- WORK TO COMPLETE
Please transcribe the data that follows exactly as given, leaving out every picture.

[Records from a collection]
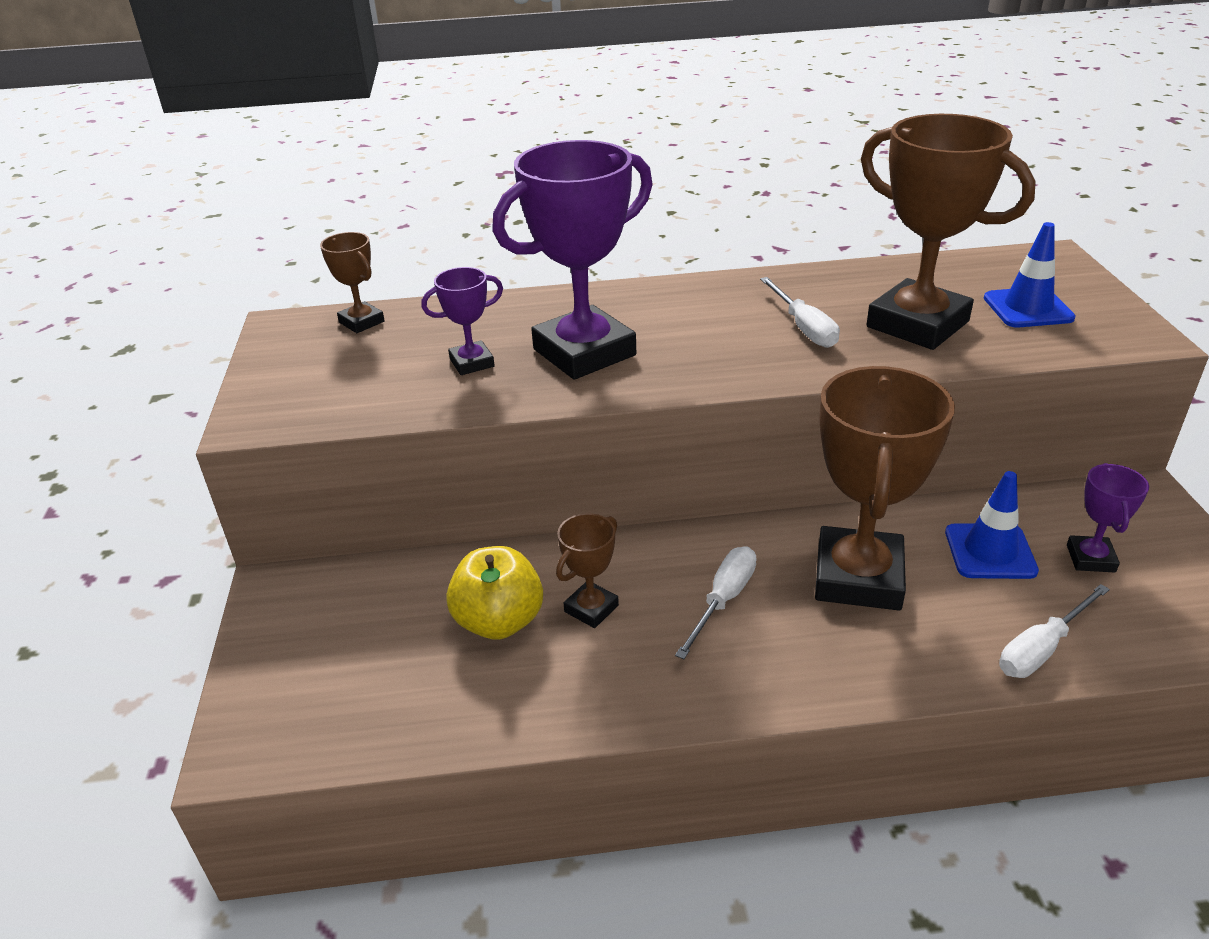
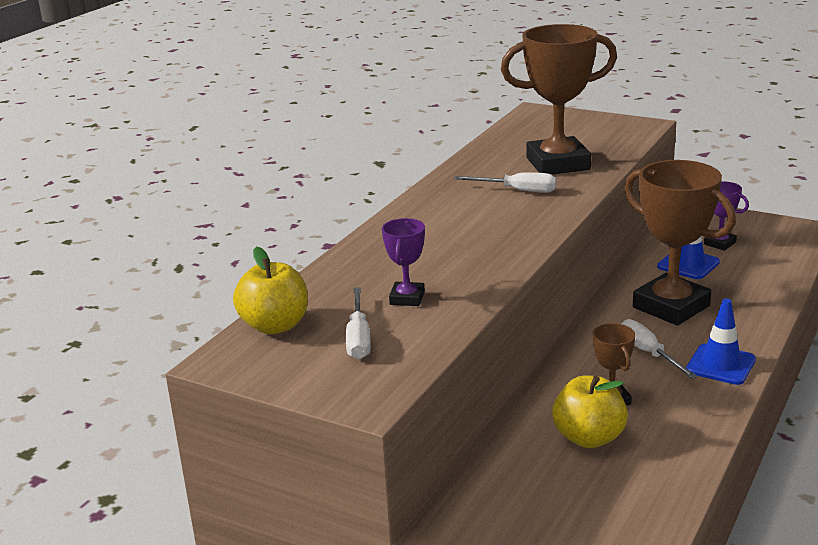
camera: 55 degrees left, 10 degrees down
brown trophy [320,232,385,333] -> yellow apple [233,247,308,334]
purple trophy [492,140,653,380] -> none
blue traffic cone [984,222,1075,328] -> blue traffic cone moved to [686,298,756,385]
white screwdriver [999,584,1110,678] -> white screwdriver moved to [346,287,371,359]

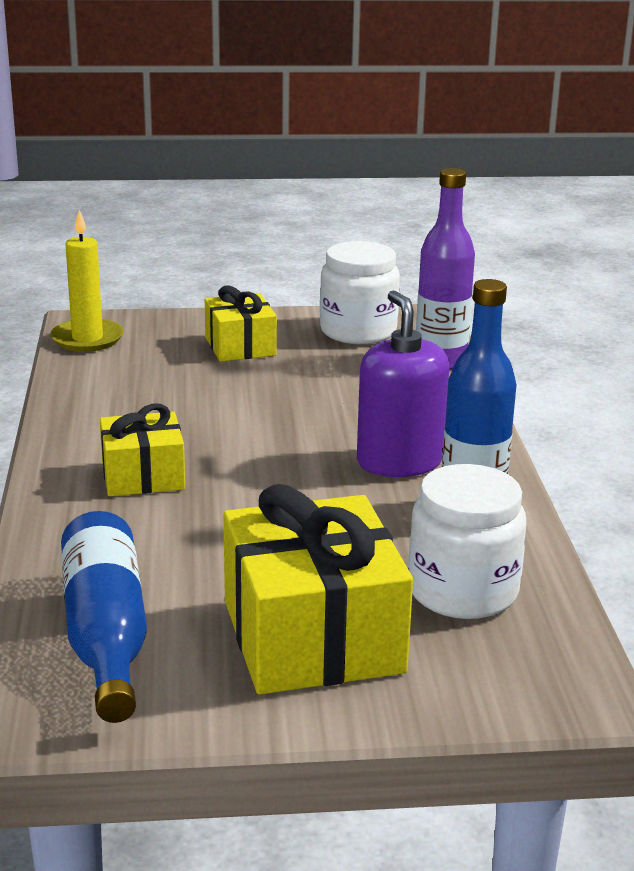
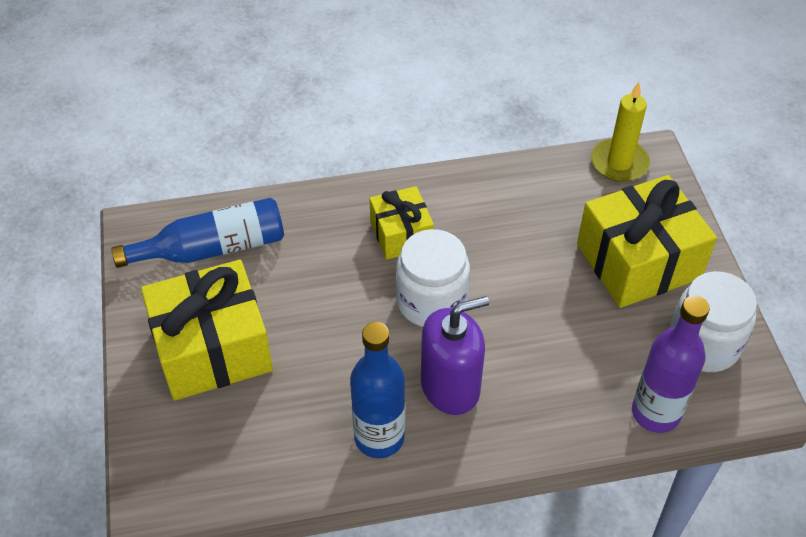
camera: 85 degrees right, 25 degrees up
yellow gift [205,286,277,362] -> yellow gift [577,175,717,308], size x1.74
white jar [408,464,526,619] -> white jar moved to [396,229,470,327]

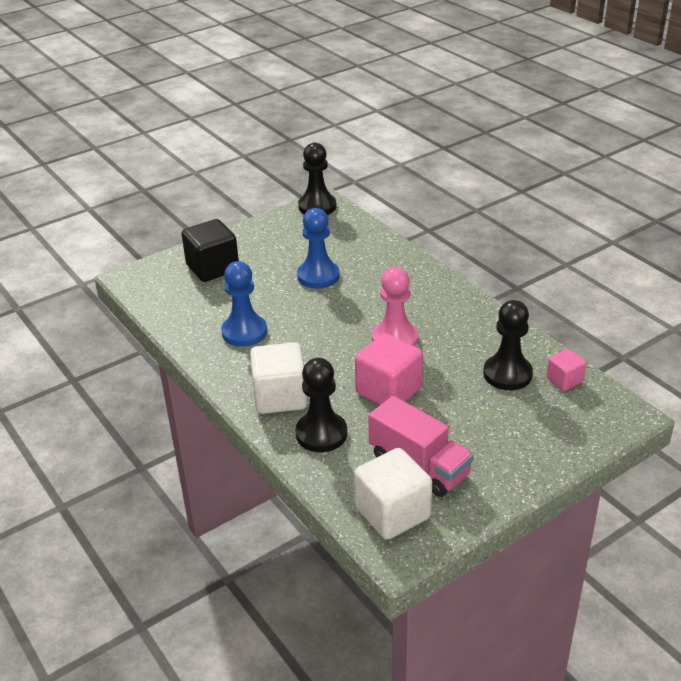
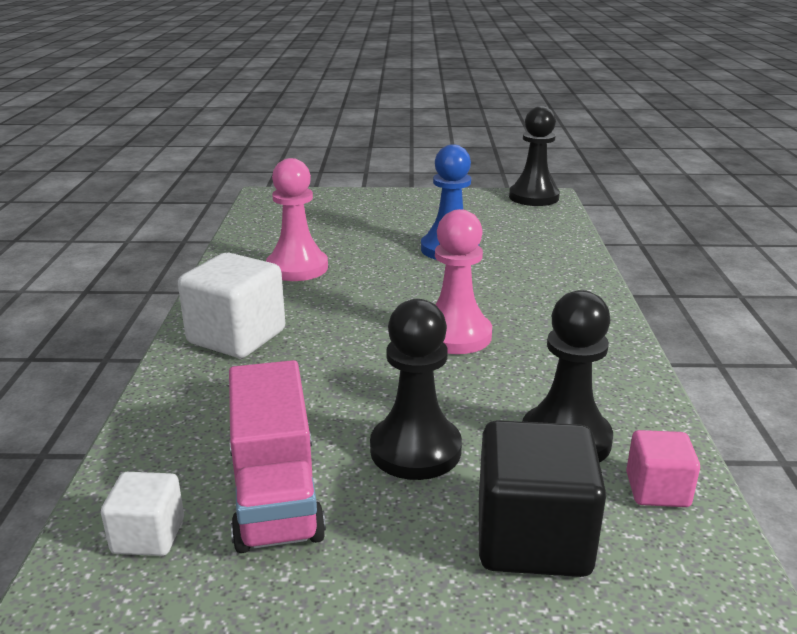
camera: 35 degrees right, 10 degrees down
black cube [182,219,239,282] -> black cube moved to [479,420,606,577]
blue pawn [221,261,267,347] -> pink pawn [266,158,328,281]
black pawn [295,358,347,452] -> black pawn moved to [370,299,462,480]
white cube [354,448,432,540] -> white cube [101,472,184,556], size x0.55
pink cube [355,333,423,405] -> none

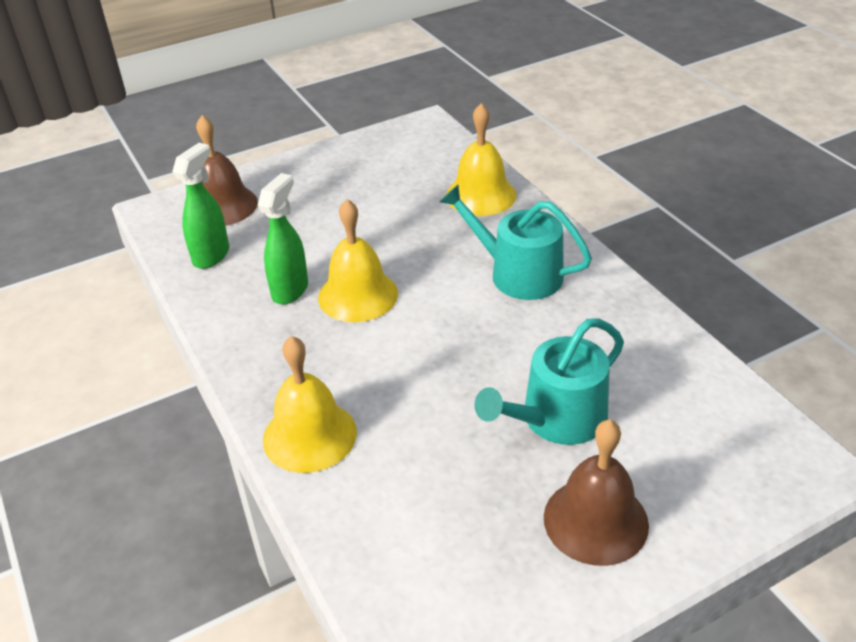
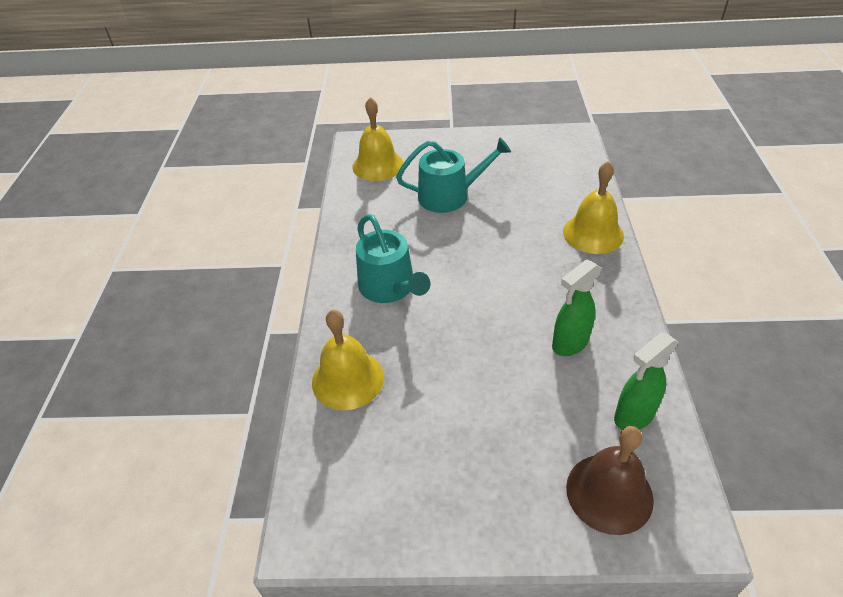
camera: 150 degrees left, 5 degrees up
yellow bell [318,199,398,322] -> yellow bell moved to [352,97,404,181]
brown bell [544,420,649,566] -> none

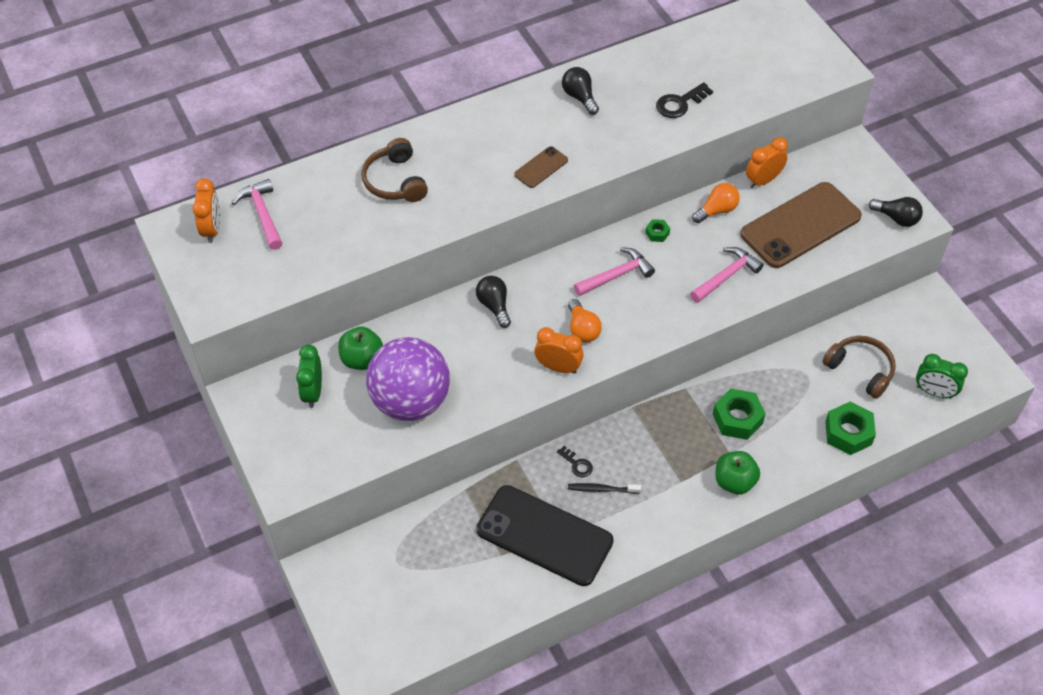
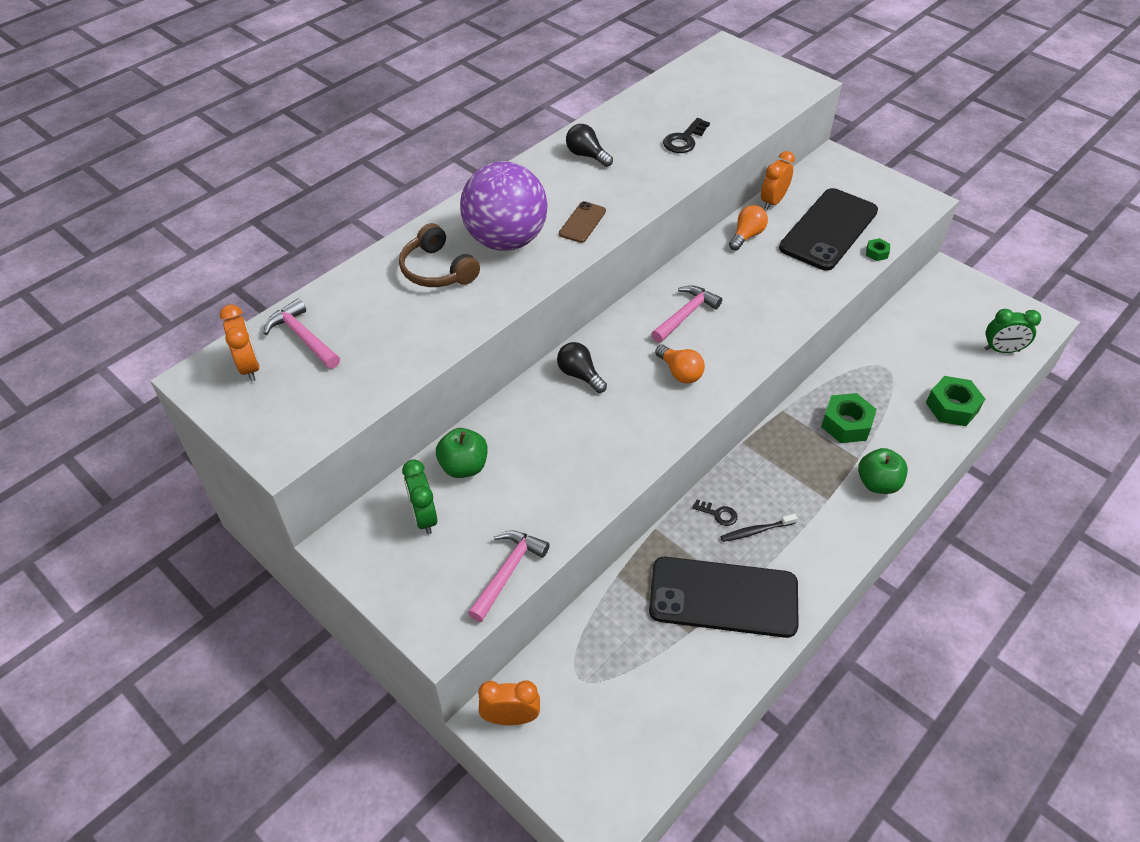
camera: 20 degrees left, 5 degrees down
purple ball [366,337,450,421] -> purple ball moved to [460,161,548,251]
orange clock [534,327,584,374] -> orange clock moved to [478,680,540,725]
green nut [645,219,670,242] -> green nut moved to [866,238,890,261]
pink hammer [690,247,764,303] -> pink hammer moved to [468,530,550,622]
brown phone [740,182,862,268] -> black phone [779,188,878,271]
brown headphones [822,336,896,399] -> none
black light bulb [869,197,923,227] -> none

- THE ANSWER
camera: 55 degrees left, 10 degrees down
brown trophy [320,232,385,333] -> yellow apple [233,247,308,334]
purple trophy [492,140,653,380] -> none
blue traffic cone [984,222,1075,328] -> blue traffic cone moved to [686,298,756,385]
white screwdriver [999,584,1110,678] -> white screwdriver moved to [346,287,371,359]

camera: 85 degrees right, 25 degrees up
yellow gift [205,286,277,362] -> yellow gift [577,175,717,308], size x1.74
white jar [408,464,526,619] -> white jar moved to [396,229,470,327]

camera: 35 degrees right, 10 degrees down
black cube [182,219,239,282] -> black cube moved to [479,420,606,577]
blue pawn [221,261,267,347] -> pink pawn [266,158,328,281]
black pawn [295,358,347,452] -> black pawn moved to [370,299,462,480]
white cube [354,448,432,540] -> white cube [101,472,184,556], size x0.55
pink cube [355,333,423,405] -> none

camera: 150 degrees left, 5 degrees up
yellow bell [318,199,398,322] -> yellow bell moved to [352,97,404,181]
brown bell [544,420,649,566] -> none

camera: 20 degrees left, 5 degrees down
purple ball [366,337,450,421] -> purple ball moved to [460,161,548,251]
orange clock [534,327,584,374] -> orange clock moved to [478,680,540,725]
green nut [645,219,670,242] -> green nut moved to [866,238,890,261]
pink hammer [690,247,764,303] -> pink hammer moved to [468,530,550,622]
brown phone [740,182,862,268] -> black phone [779,188,878,271]
brown headphones [822,336,896,399] -> none
black light bulb [869,197,923,227] -> none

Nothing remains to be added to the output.